- TASK TO CARRY OUT
The lines to copy run from the one containing "cyan brick C6" to the end of the records below; repeat them exactly and include nothing else.

======== DATA TO EXAMINE

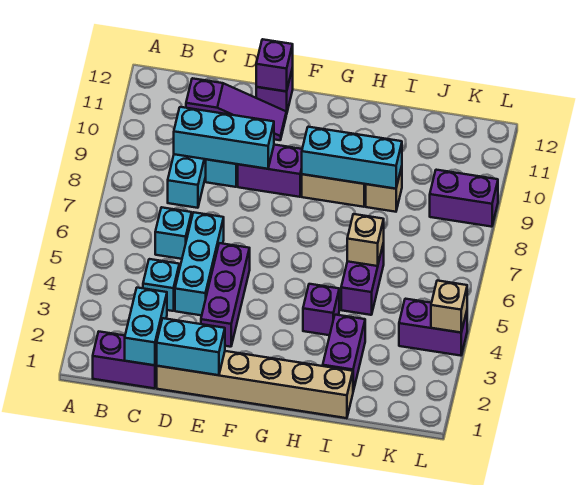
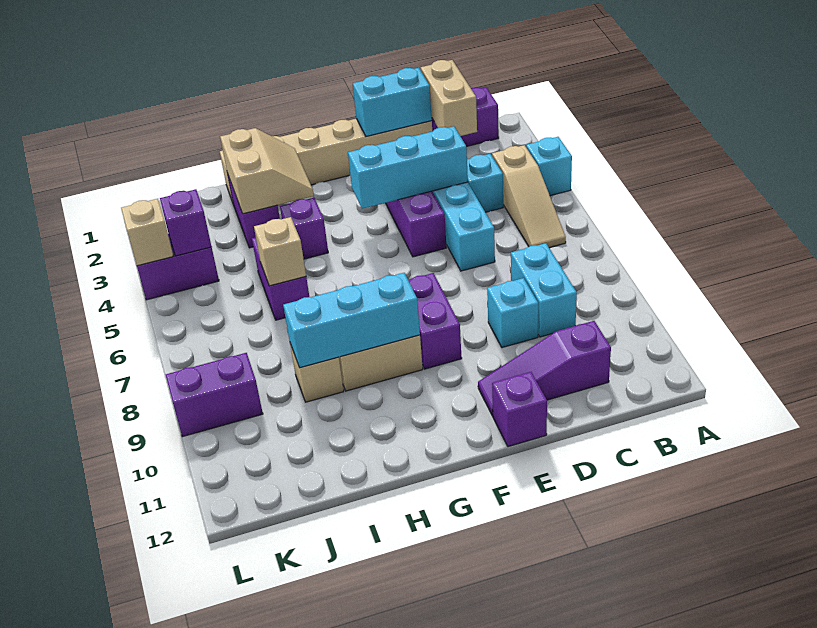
none -> tan slope B4:B6 level 1 top 4
cyan brick C1:C2 level 2 -> tan brick C1:C2 level 2
cyan brick C6 level 1 -> cyan brick A4 level 1
cyan brick C9:E9 level 2 -> cyan brick D4:F4 level 2
purple brick E9:F9 level 1 -> purple brick F8:F9 level 1
purple brick E12 level 2 -> purple brick K4 level 2
none -> tan slope H2:I3 level 2 top I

================

- RESULT
cyan brick C6 level 1 -> cyan brick A4 level 1
cyan brick C9:E9 level 2 -> cyan brick D4:F4 level 2
purple brick E9:F9 level 1 -> purple brick F8:F9 level 1
purple brick E12 level 2 -> purple brick K4 level 2
none -> tan slope H2:I3 level 2 top I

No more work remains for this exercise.